* [What you need to do] In the entries below, go to the line containing "orange boat: 3 -> 5" and repeat it along with every later line, exactly.

* [Task material]
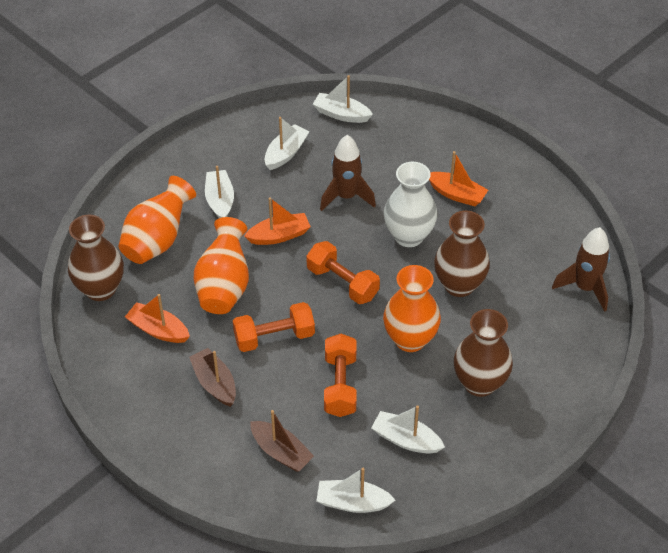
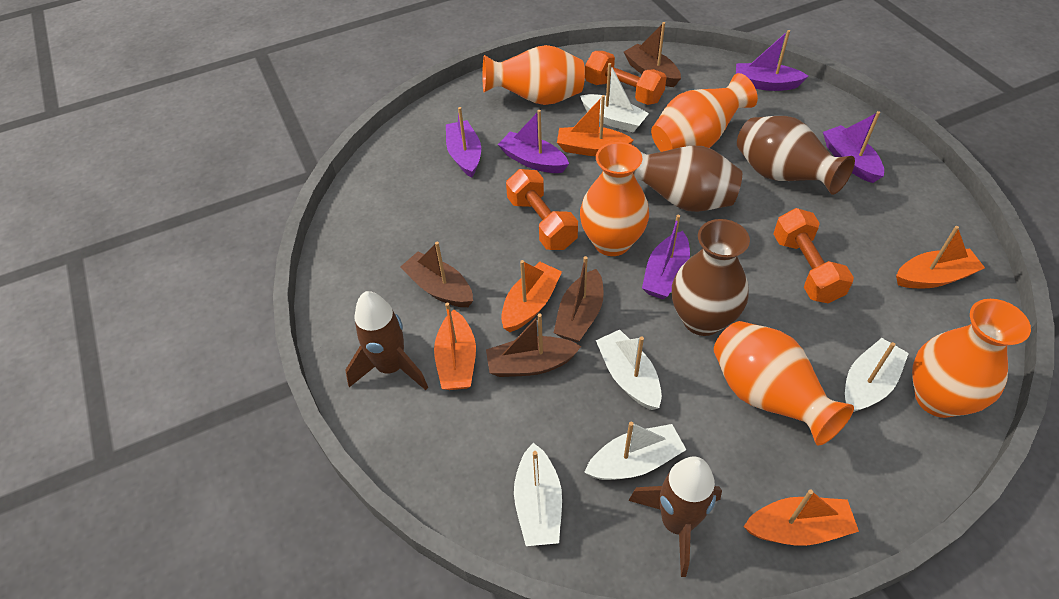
brown boat: 2 -> 4
orange boat: 3 -> 5
orange vase: 3 -> 5
purple boat: 0 -> 5
white vase: 1 -> 0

* [Answer space]
orange boat: 3 -> 5
orange vase: 3 -> 5
purple boat: 0 -> 5
white vase: 1 -> 0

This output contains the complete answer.